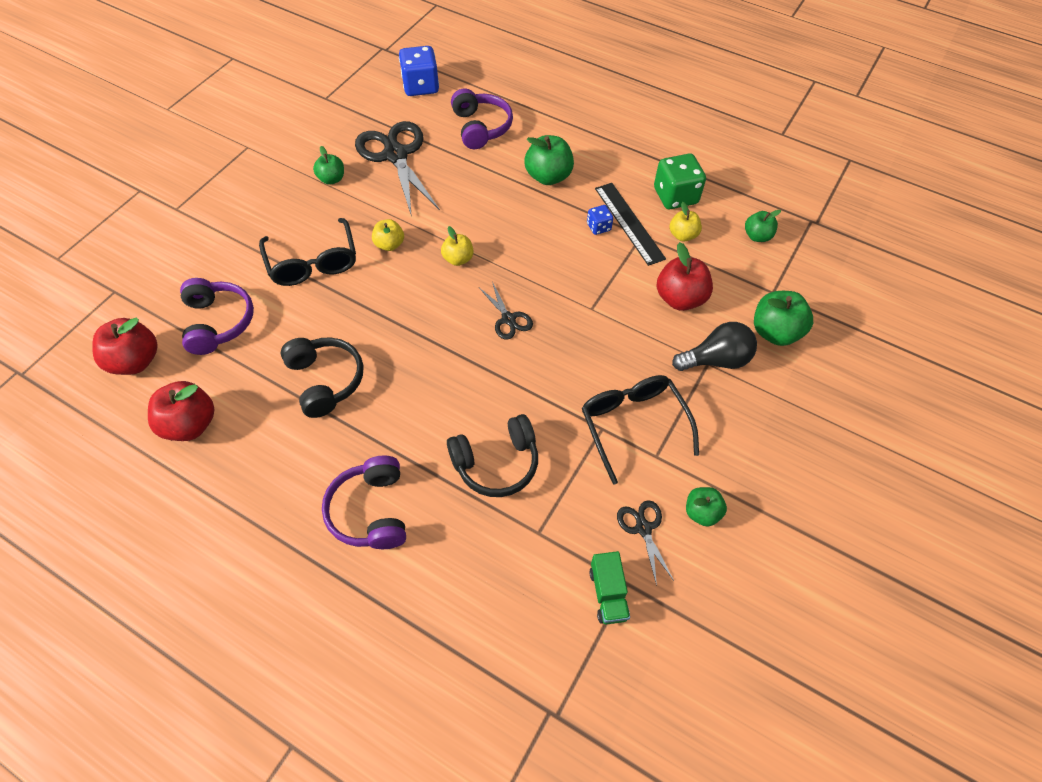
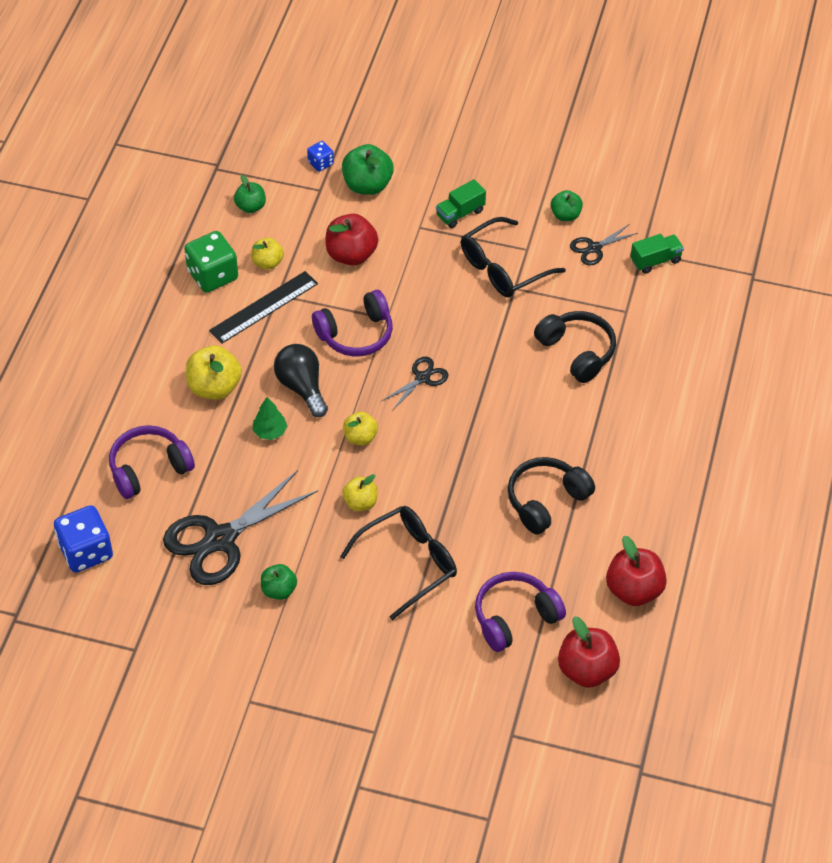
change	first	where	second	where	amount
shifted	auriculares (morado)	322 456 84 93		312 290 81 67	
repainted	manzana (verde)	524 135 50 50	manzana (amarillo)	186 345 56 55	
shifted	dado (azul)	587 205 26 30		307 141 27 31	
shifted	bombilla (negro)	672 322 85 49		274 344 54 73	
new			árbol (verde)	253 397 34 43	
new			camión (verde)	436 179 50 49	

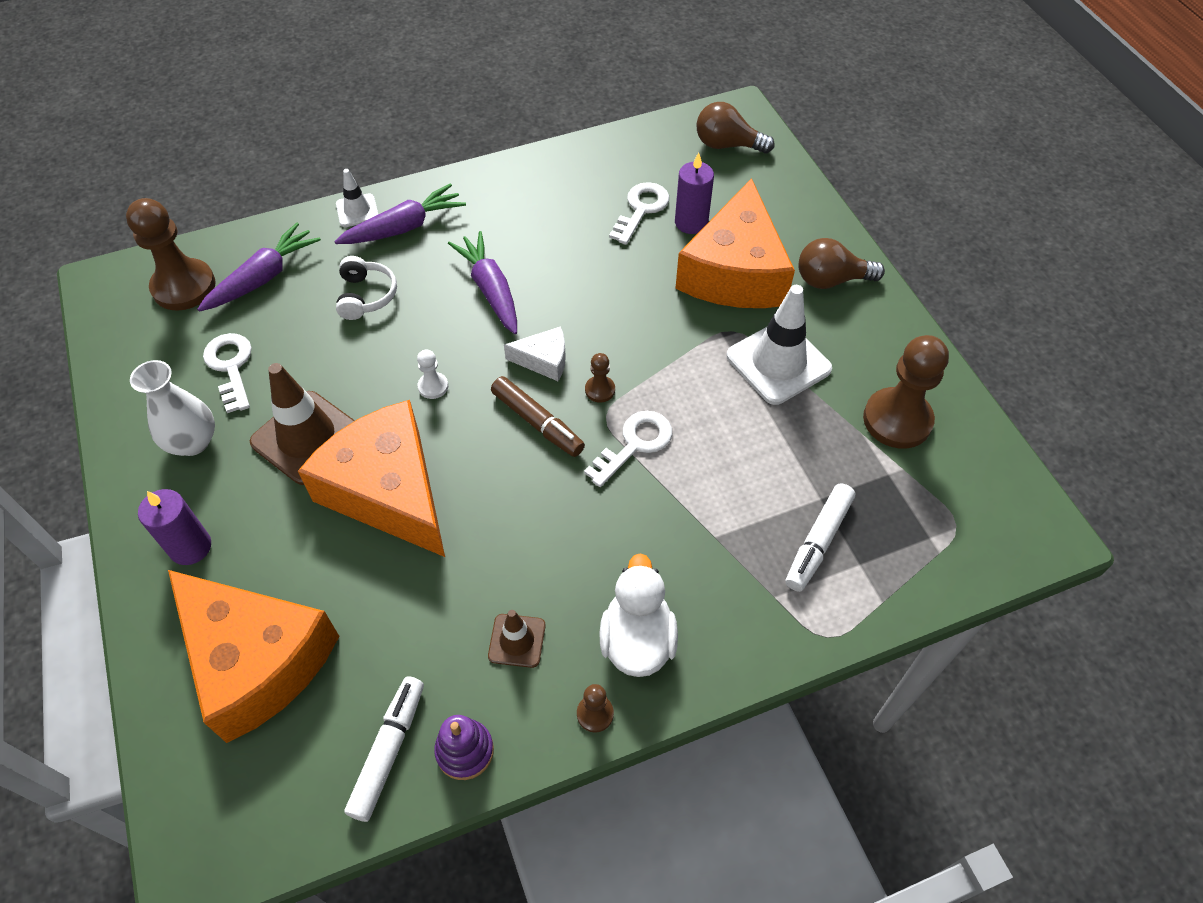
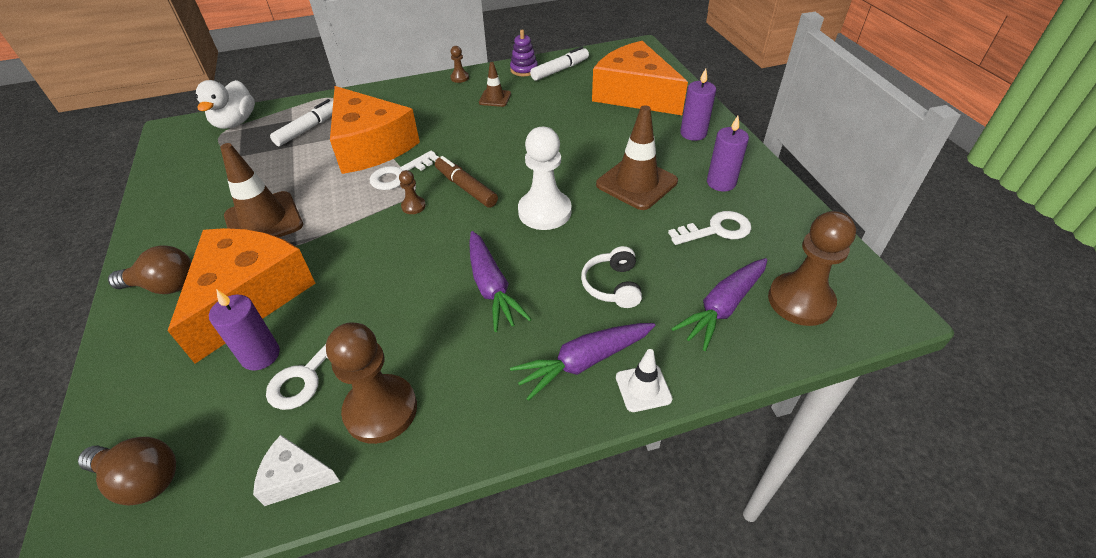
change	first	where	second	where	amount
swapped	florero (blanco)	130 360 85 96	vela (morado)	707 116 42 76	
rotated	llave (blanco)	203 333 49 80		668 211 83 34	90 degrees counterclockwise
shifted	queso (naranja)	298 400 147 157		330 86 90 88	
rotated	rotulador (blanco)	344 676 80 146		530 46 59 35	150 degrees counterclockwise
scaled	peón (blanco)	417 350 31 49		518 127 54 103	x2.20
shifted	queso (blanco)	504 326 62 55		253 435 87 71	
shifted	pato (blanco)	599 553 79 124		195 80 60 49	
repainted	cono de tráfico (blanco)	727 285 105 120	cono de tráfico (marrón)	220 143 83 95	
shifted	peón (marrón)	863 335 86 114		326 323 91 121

━━━━━━━━━━━━━━━━━━━━

▸ **Exercise instructions**
Print the data above exactly; drop every picture.

▸ **Output for this task**
change	first	where	second	where	amount
shifted	auriculares (morado)	322 456 84 93		312 290 81 67	
repainted	manzana (verde)	524 135 50 50	manzana (amarillo)	186 345 56 55	
shifted	dado (azul)	587 205 26 30		307 141 27 31	
shifted	bombilla (negro)	672 322 85 49		274 344 54 73	
new			árbol (verde)	253 397 34 43	
new			camión (verde)	436 179 50 49	

change	first	where	second	where	amount
swapped	florero (blanco)	130 360 85 96	vela (morado)	707 116 42 76	
rotated	llave (blanco)	203 333 49 80		668 211 83 34	90 degrees counterclockwise
shifted	queso (naranja)	298 400 147 157		330 86 90 88	
rotated	rotulador (blanco)	344 676 80 146		530 46 59 35	150 degrees counterclockwise
scaled	peón (blanco)	417 350 31 49		518 127 54 103	x2.20
shifted	queso (blanco)	504 326 62 55		253 435 87 71	
shifted	pato (blanco)	599 553 79 124		195 80 60 49	
repainted	cono de tráfico (blanco)	727 285 105 120	cono de tráfico (marrón)	220 143 83 95	
shifted	peón (marrón)	863 335 86 114		326 323 91 121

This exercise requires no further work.